EXERCISE GOAL => Write out word for word each line of the records, beginning at the first and stopping after the line with "orange trapezoid: (1291, 675)". Leave the pictures out.

[[ RECORDS SHOWN, beginning ]]

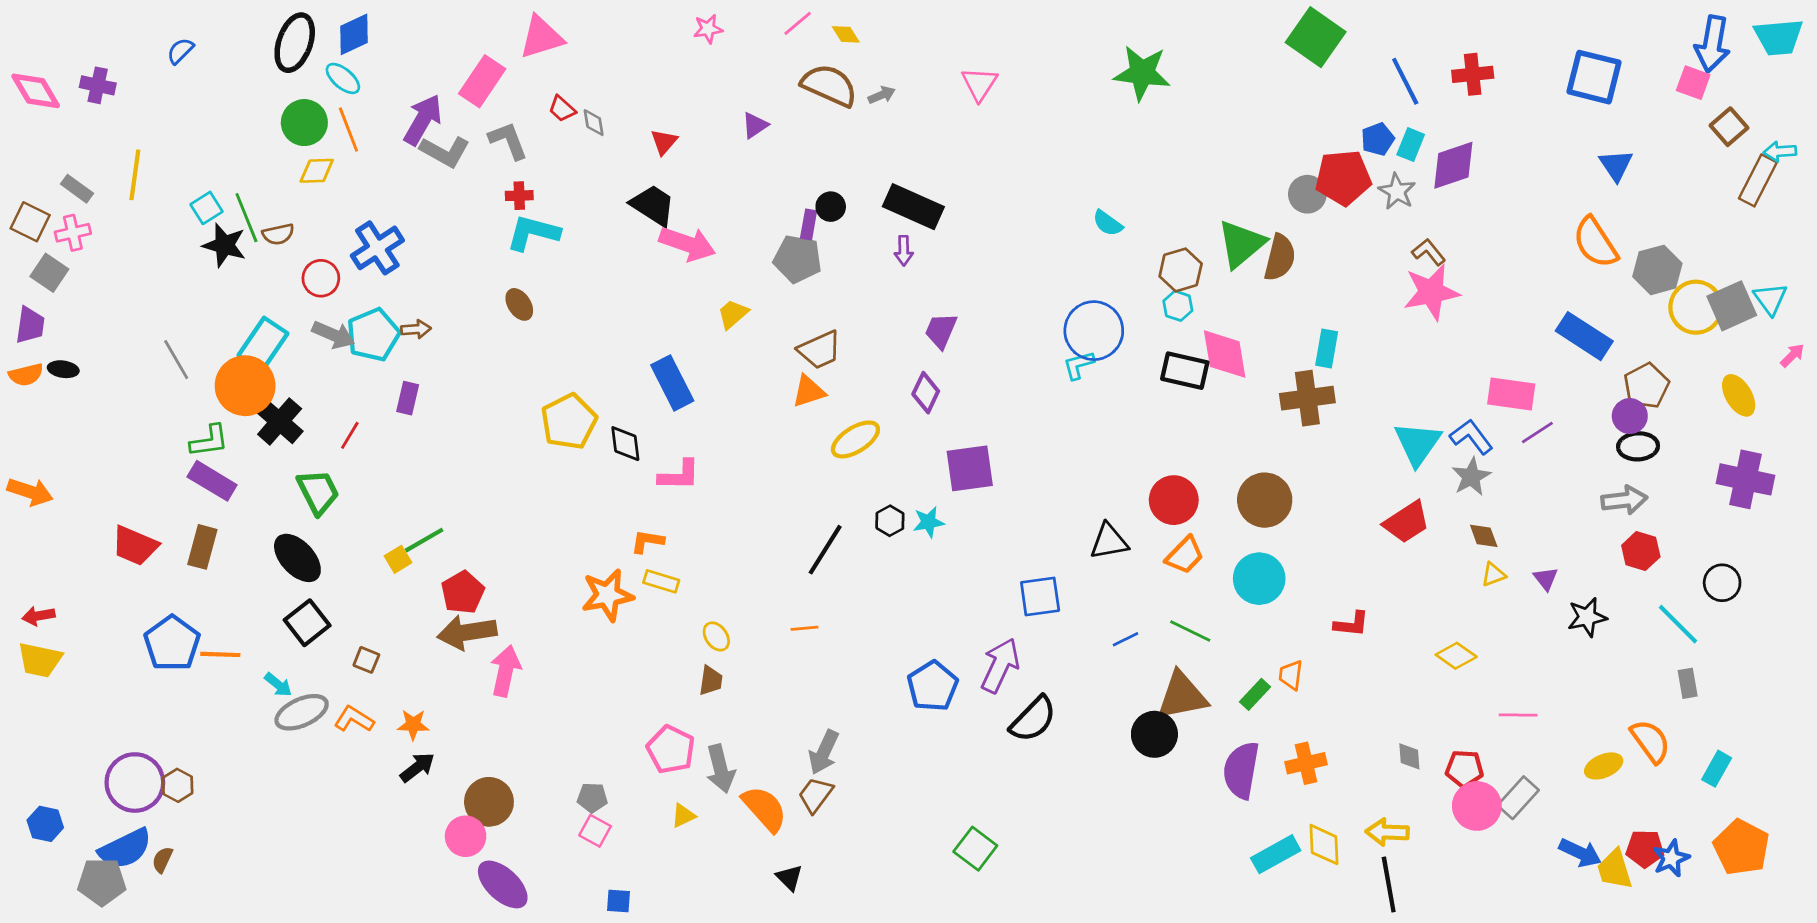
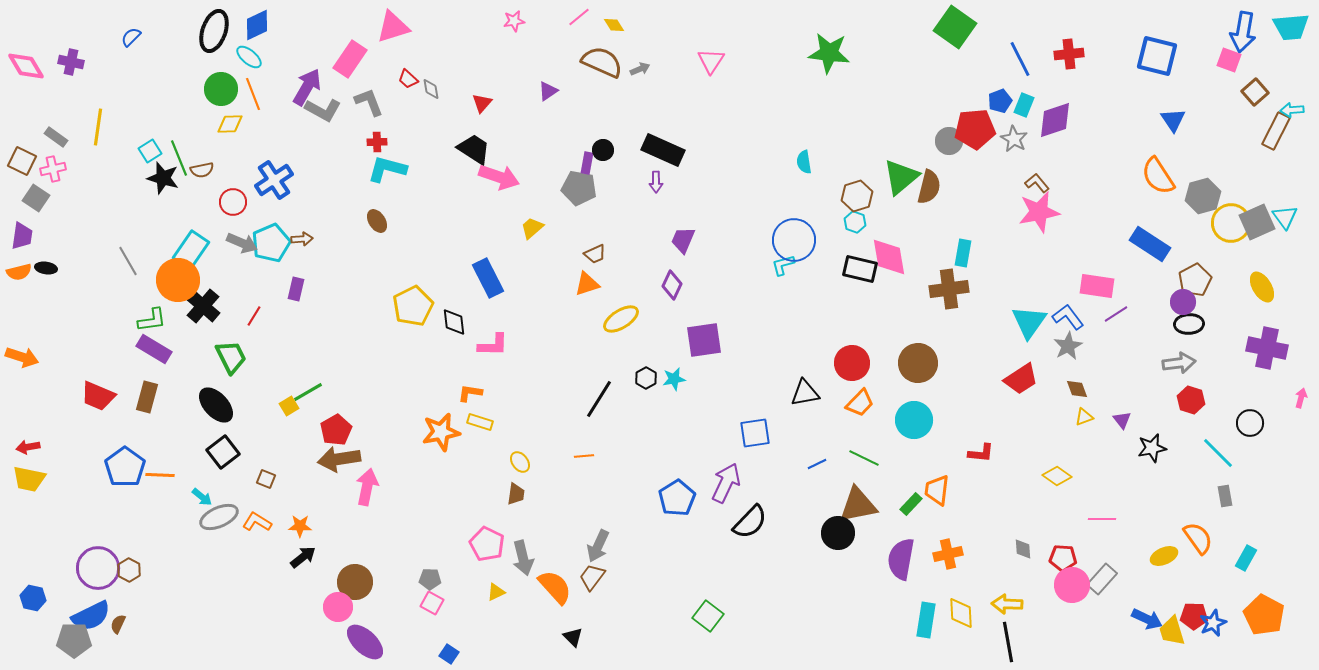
cyan semicircle: (1108, 223) -> (804, 162), turned 45
brown trapezoid: (820, 350) -> (595, 254), size x0.7
pink arrow: (1792, 355) -> (1301, 398), moved, turned -30
orange trapezoid: (1291, 675) -> (937, 490), size x1.4
cyan rectangle: (1276, 854) -> (926, 620), turned -52
blue square: (618, 901) -> (449, 654), turned 30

[[ RECORDS SHOWN, end ]]

YOUR RESPONSE =>
cyan semicircle: (1108, 223) -> (804, 162), turned 45
brown trapezoid: (820, 350) -> (595, 254), size x0.7
pink arrow: (1792, 355) -> (1301, 398), moved, turned -30
orange trapezoid: (1291, 675) -> (937, 490), size x1.4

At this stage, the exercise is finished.